# EXERCISE INPUTS start

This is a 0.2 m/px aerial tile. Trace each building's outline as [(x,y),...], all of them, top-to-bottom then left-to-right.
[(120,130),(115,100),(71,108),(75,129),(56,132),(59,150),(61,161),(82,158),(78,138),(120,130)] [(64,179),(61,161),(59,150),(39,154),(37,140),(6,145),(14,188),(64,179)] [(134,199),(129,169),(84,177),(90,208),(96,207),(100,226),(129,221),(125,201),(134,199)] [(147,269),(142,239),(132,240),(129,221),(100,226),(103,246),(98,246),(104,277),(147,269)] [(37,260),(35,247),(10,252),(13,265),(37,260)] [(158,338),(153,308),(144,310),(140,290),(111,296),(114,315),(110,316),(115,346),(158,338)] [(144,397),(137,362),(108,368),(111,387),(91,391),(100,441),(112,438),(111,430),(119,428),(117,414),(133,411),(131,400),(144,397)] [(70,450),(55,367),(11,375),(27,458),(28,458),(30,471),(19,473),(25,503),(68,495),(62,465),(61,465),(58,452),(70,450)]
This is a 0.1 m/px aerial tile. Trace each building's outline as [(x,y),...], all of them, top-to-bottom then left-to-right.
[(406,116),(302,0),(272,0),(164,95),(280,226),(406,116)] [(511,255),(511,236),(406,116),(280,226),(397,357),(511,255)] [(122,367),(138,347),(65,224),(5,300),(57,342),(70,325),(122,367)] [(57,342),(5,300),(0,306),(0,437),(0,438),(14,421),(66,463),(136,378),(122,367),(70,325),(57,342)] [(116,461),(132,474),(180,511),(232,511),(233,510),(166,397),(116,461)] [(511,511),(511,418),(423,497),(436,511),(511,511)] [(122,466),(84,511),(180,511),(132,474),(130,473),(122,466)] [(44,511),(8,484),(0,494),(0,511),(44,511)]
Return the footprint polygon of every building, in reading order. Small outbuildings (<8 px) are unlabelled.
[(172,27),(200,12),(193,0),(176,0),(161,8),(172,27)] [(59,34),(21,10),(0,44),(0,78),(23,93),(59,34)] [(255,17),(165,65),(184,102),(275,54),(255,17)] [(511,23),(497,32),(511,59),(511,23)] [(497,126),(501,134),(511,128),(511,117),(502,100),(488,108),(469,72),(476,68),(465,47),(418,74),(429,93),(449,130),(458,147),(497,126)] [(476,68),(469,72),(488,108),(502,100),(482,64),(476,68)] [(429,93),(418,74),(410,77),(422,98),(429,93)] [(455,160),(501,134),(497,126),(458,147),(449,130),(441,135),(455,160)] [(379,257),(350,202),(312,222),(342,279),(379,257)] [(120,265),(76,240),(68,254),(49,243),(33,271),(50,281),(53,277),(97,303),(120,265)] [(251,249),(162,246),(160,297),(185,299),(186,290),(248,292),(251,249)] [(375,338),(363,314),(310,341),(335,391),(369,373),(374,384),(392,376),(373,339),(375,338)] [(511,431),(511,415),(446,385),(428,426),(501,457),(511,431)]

# EXERCISE INPUTS end

GOAL> Locate each line in the data above that contains the word "tile", and copy those lines out in full.

SOLUTION TO THE PROBLEM>
This is a 0.2 m/px aerial tile. Trace each building's outline as [(x,y),...], all of them, top-to-bottom then left-to-right.
This is a 0.1 m/px aerial tile. Trace each building's outline as [(x,y),...], all of them, top-to-bottom then left-to-right.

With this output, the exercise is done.